__DATASET EXTRACT__
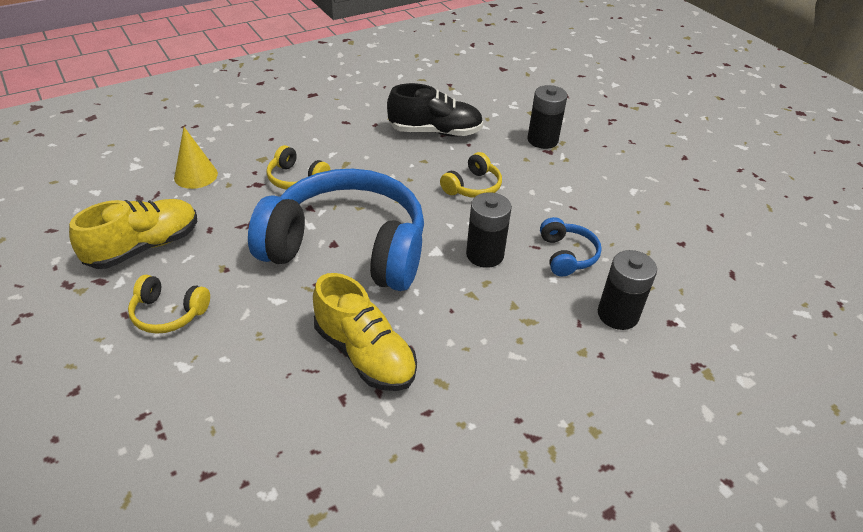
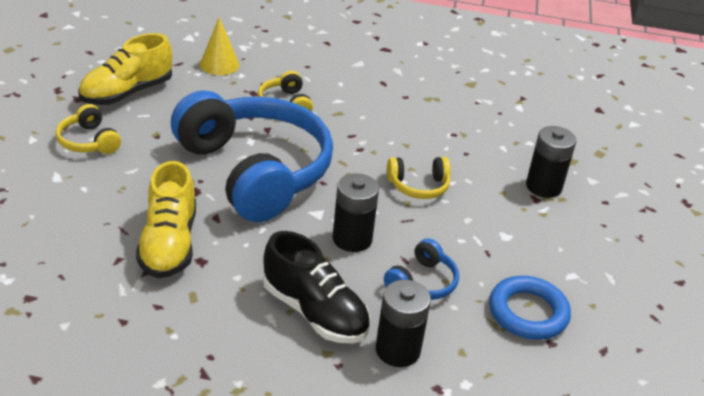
camera: 40 degrees right, 5 degrees down
(144, 247) = (127, 93): yellow shoe -> yellow shoe turned 135 degrees clockwise
(435, 132) = (449, 128): black shoe -> black shoe (314, 312)
(646, 232) = (528, 312): none -> blue ring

__WORK REQUEST__
Return every line of the listing above where "degrees" appears.

__SOLUTION FOR THIS EXERCISE__
camera: 40 degrees right, 5 degrees down
(144, 247) = (127, 93): yellow shoe -> yellow shoe turned 135 degrees clockwise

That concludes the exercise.